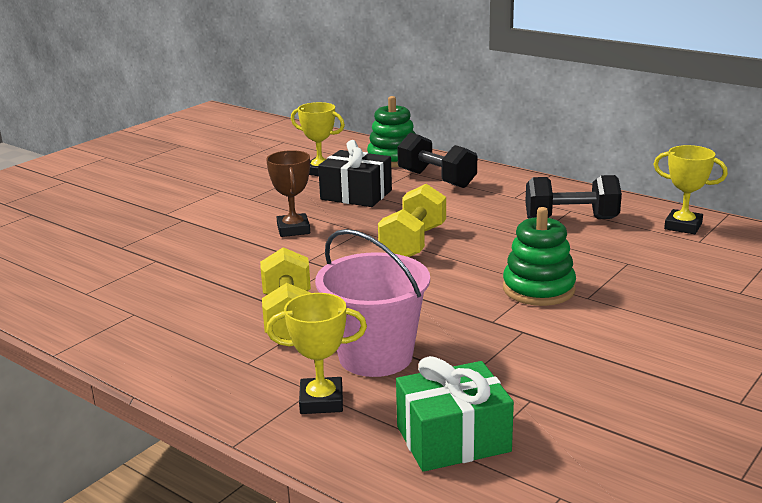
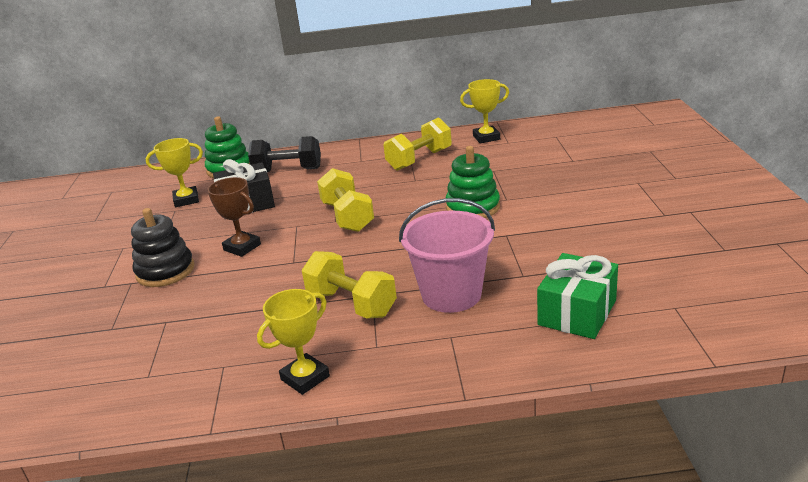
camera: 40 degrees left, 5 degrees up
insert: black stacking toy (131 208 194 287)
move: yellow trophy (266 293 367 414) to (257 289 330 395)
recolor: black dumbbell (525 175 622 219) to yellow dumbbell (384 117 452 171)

§ ACTIVITY: Every line above in which the word "black" is present must be copied into the answer.

§ ANSWER SPACE:
insert: black stacking toy (131 208 194 287)
recolor: black dumbbell (525 175 622 219) to yellow dumbbell (384 117 452 171)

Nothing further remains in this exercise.